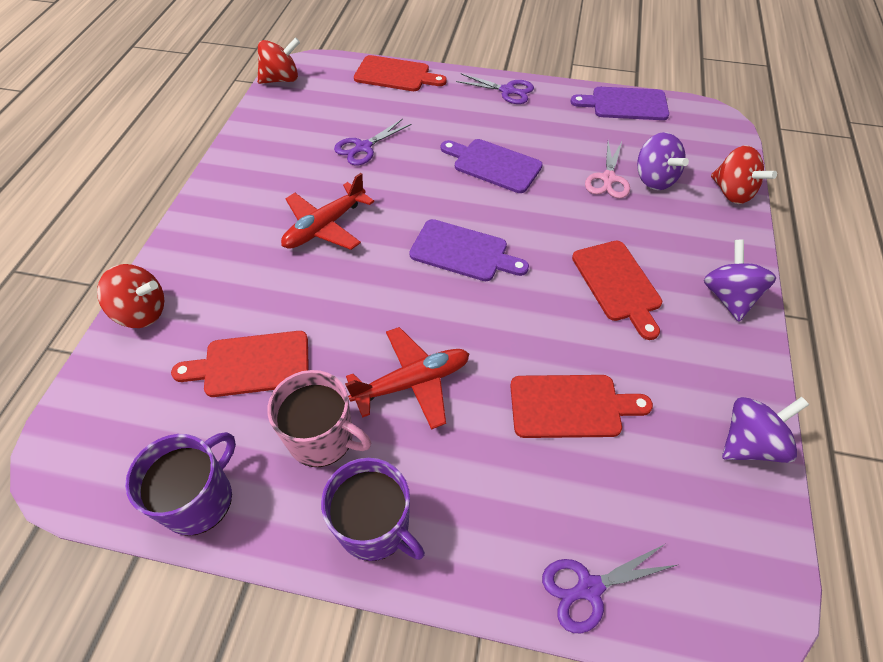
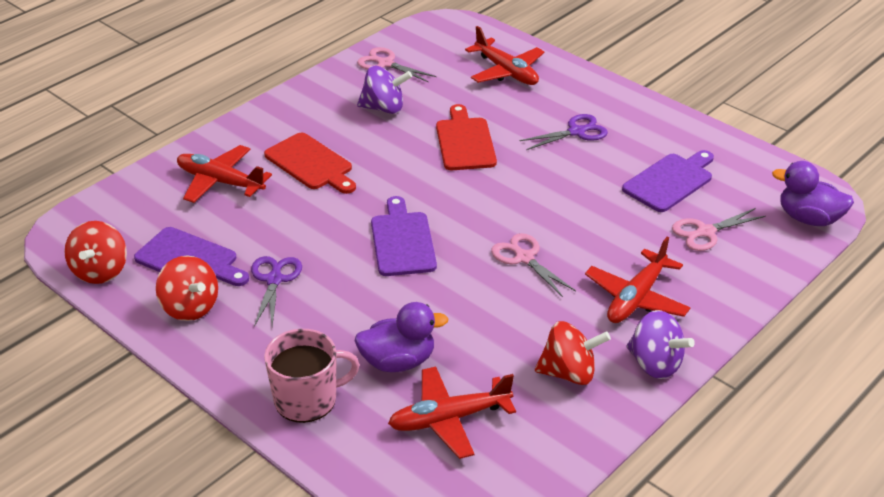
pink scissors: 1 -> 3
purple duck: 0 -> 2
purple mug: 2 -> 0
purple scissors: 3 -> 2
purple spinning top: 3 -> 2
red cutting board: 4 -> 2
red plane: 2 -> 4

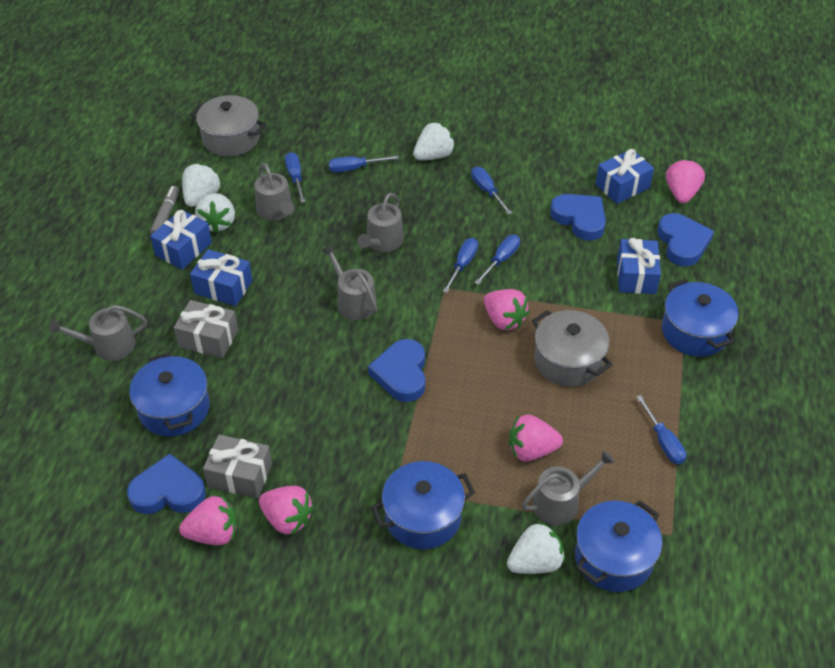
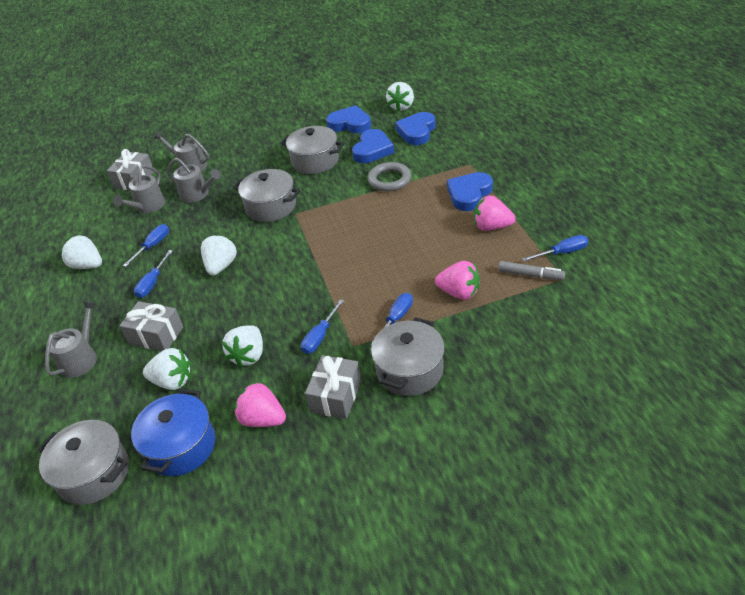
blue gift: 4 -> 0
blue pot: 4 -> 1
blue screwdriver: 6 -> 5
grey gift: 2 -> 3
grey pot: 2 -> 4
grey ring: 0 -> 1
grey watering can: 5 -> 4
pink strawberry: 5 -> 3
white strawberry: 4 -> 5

■ ■ ■ ■ ■

▸ TASK OBJECTIVE: Pictures aside, repeat each entry in full and without change.

▸ WRITTEN ANSWER:
pink scissors: 1 -> 3
purple duck: 0 -> 2
purple mug: 2 -> 0
purple scissors: 3 -> 2
purple spinning top: 3 -> 2
red cutting board: 4 -> 2
red plane: 2 -> 4

blue gift: 4 -> 0
blue pot: 4 -> 1
blue screwdriver: 6 -> 5
grey gift: 2 -> 3
grey pot: 2 -> 4
grey ring: 0 -> 1
grey watering can: 5 -> 4
pink strawberry: 5 -> 3
white strawberry: 4 -> 5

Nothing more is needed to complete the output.